Exercise
Pictures excluded, please transcribe exactly the lines from the one with "yellow brick H8:J8" through the end of the records below, and nothing more.

Information shown
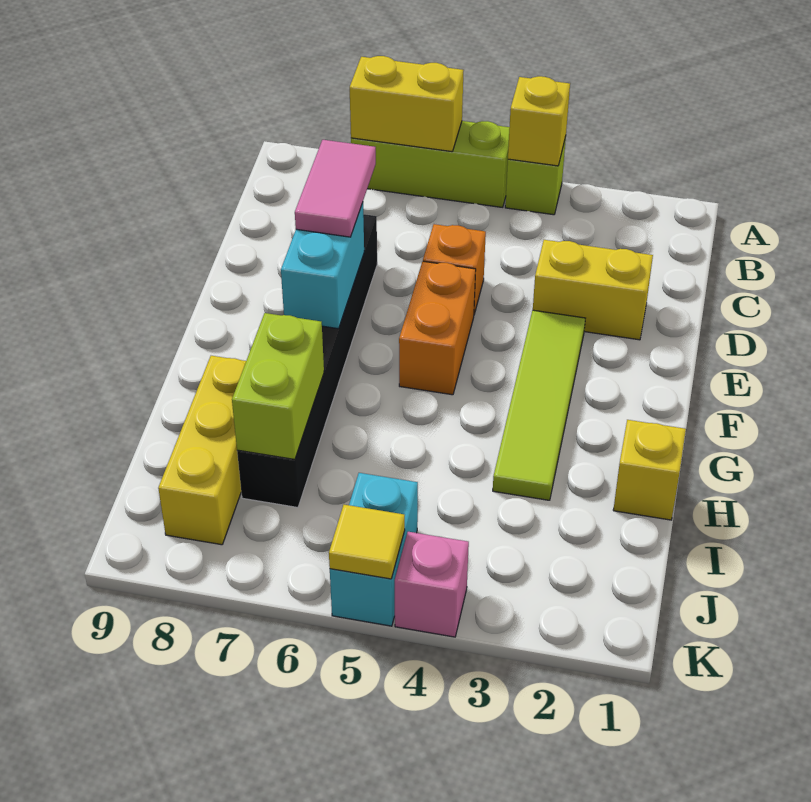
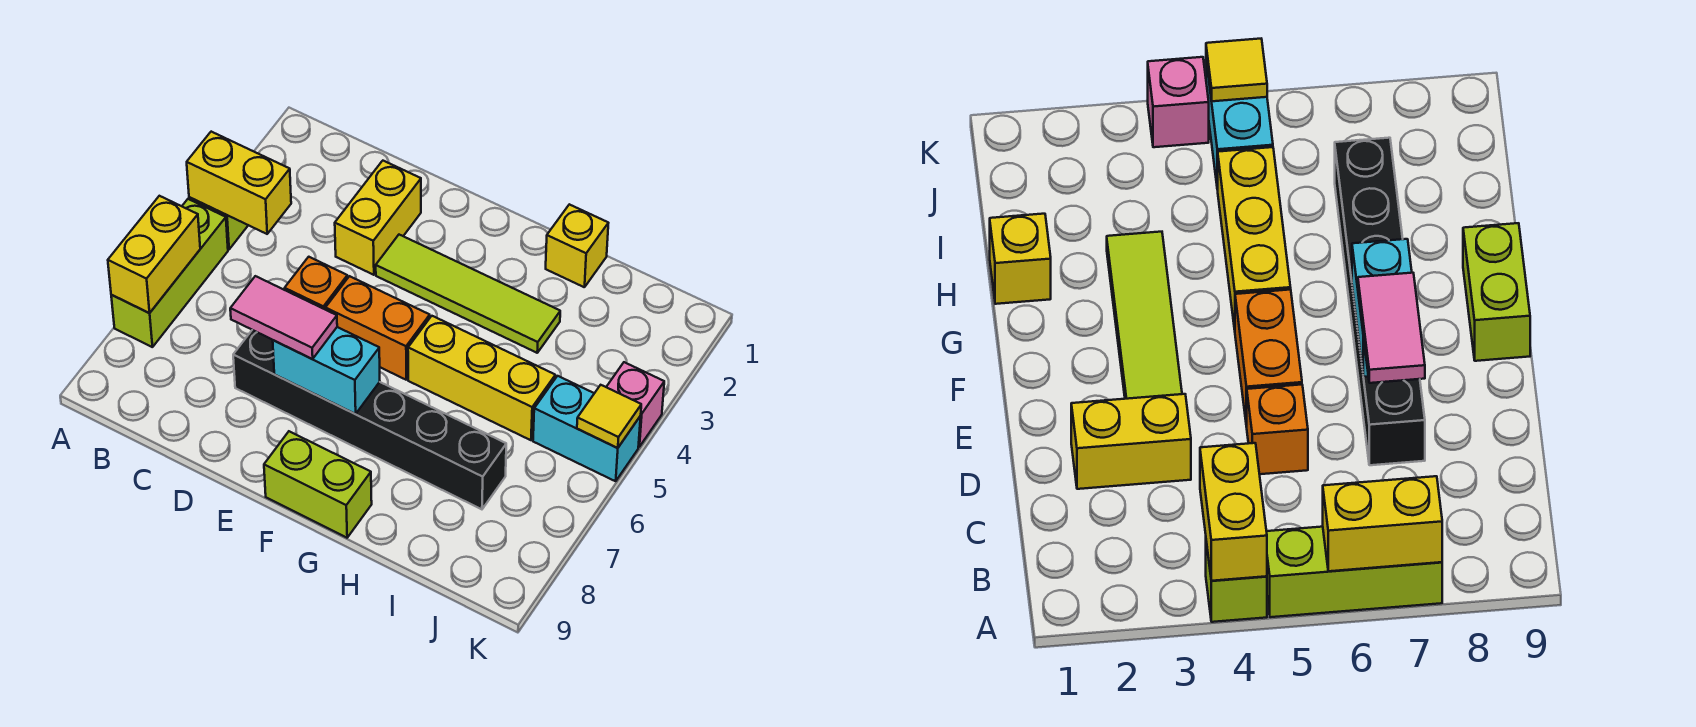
yellow brick A4 level 2 -> yellow brick A4:B4 level 2
lime brick H7:I7 level 2 -> lime brick F9:G9 level 1
yellow brick H8:J8 level 1 -> yellow brick G5:I5 level 1

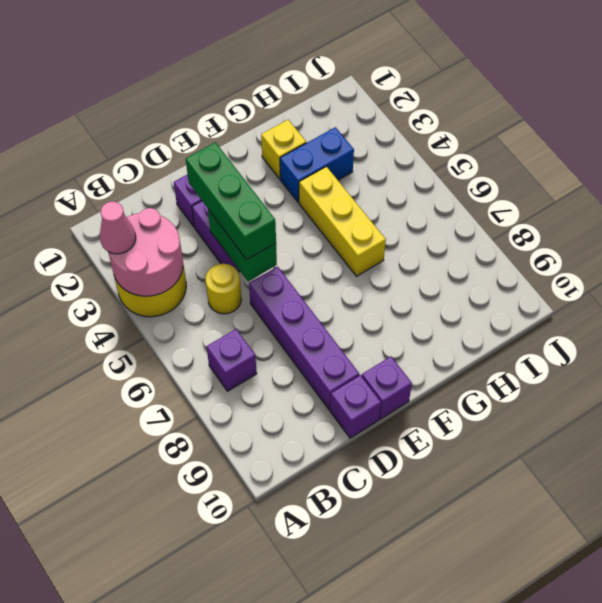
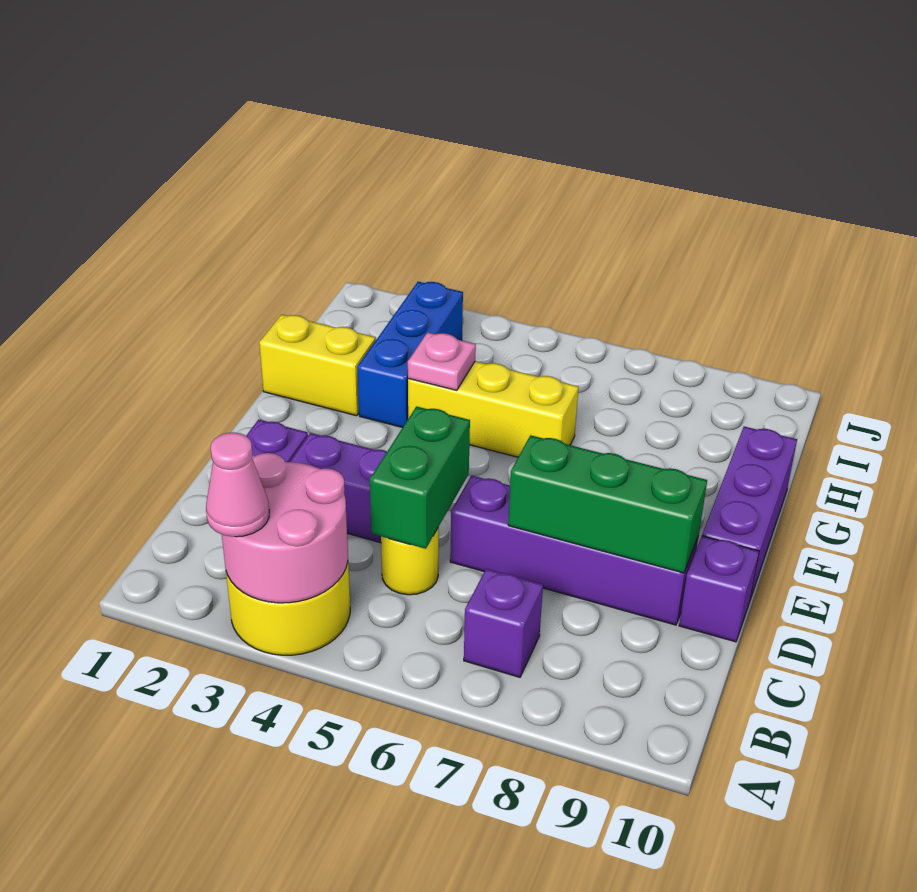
green brick D3:D5 level 3 -> green brick D7:D9 level 2
green brick D4:D5 level 2 -> green brick C5:D5 level 2
purple brick E10 level 1 -> purple brick E10:G10 level 1
yellow brick G2 level 1 -> yellow brick G1:G2 level 1
blue brick G3:H3 level 1 -> blue brick G3:I3 level 1
none -> pink plate G4 level 2

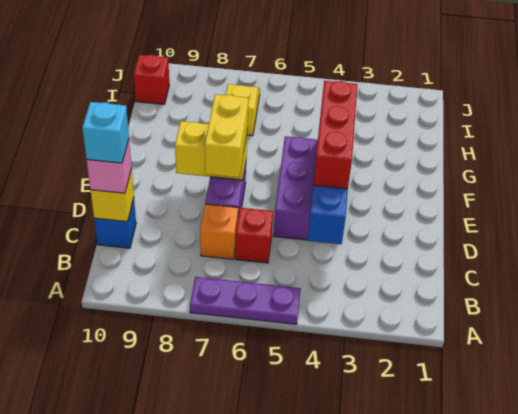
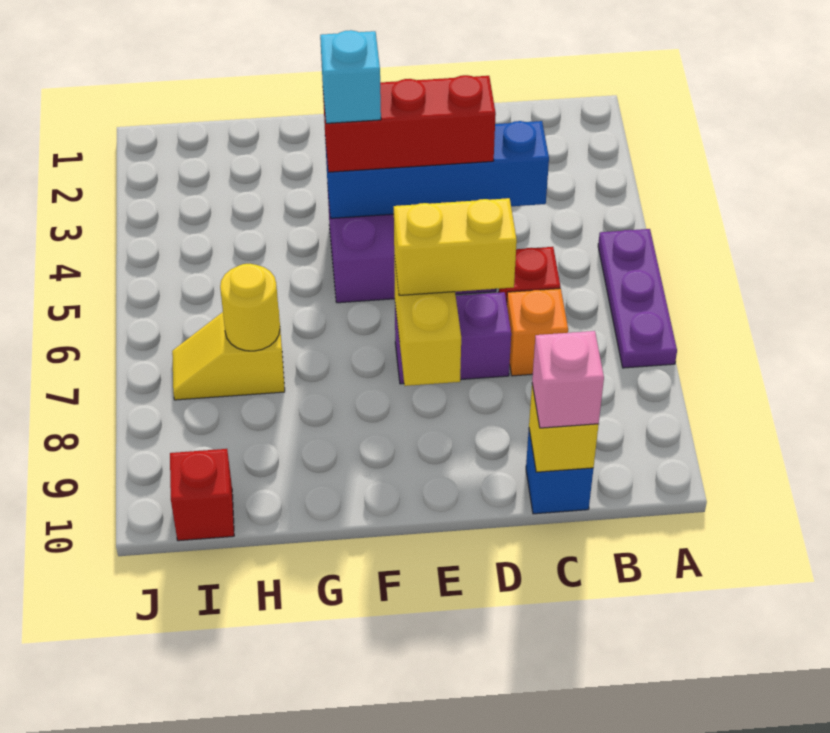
cyan brick C10 level 4 -> cyan brick F4 level 4
none -> yellow round brick H7 level 2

Task solution
yellow brick H8:J8 level 1 -> yellow brick G5:I5 level 1

green brick D3:D5 level 3 -> green brick D7:D9 level 2
green brick D4:D5 level 2 -> green brick C5:D5 level 2
purple brick E10 level 1 -> purple brick E10:G10 level 1
yellow brick G2 level 1 -> yellow brick G1:G2 level 1
blue brick G3:H3 level 1 -> blue brick G3:I3 level 1
none -> pink plate G4 level 2

cyan brick C10 level 4 -> cyan brick F4 level 4
none -> yellow round brick H7 level 2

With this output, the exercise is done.